Required work >> Each line of the data must be written out again verbatim; no image belongs in the copy.

Data below >>
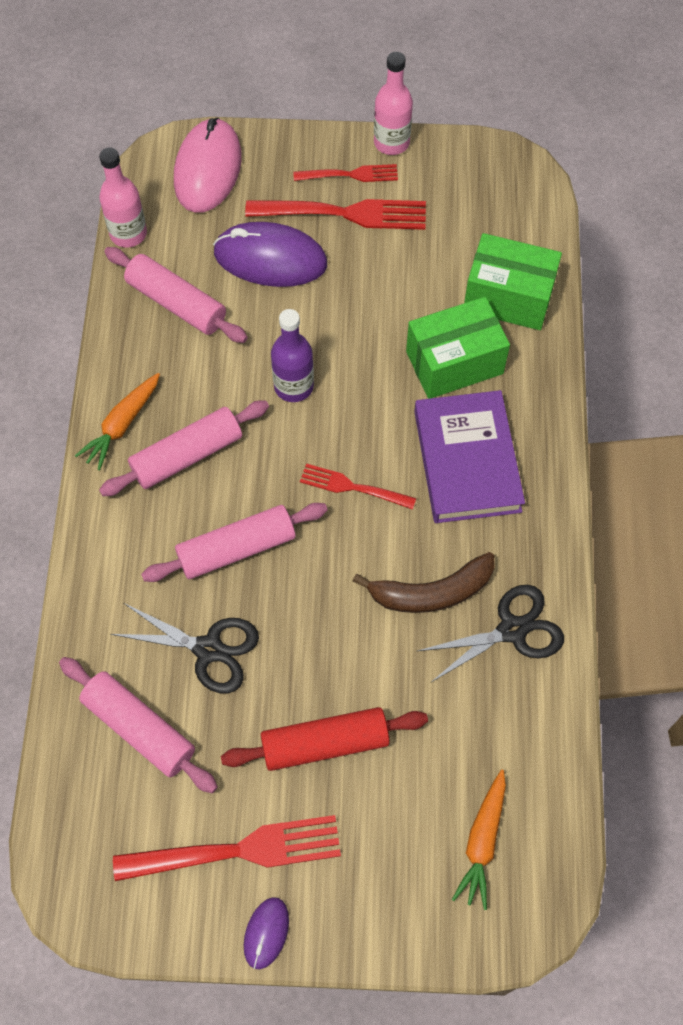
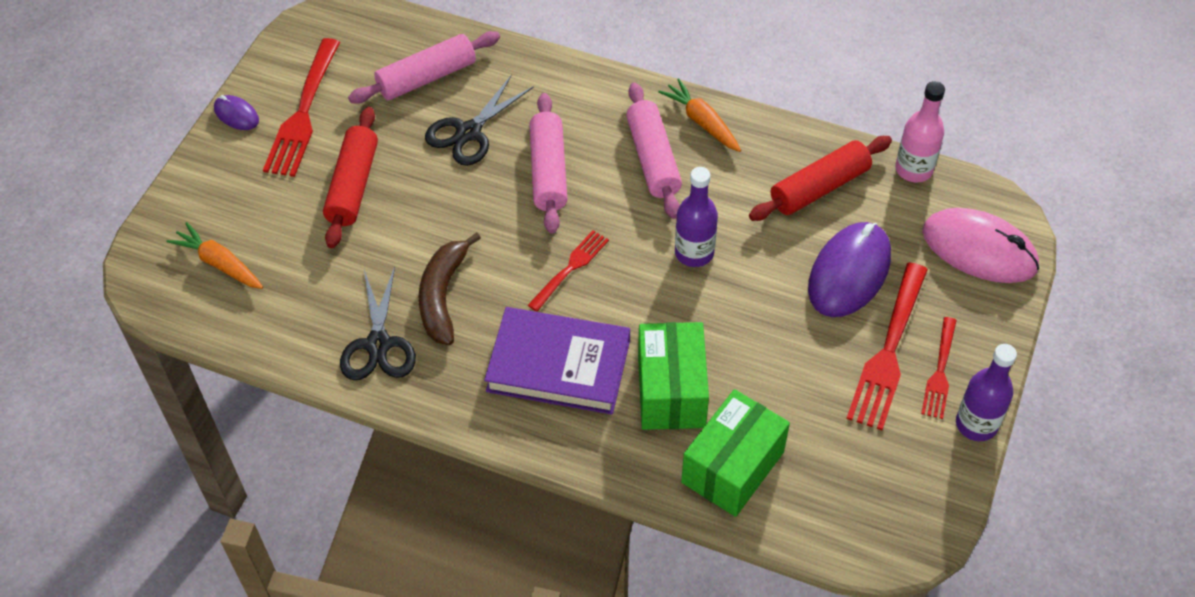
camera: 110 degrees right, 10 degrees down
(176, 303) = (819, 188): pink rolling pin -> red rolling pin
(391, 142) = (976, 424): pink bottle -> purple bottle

Solution to this exercise >>
camera: 110 degrees right, 10 degrees down
(176, 303) = (819, 188): pink rolling pin -> red rolling pin
(391, 142) = (976, 424): pink bottle -> purple bottle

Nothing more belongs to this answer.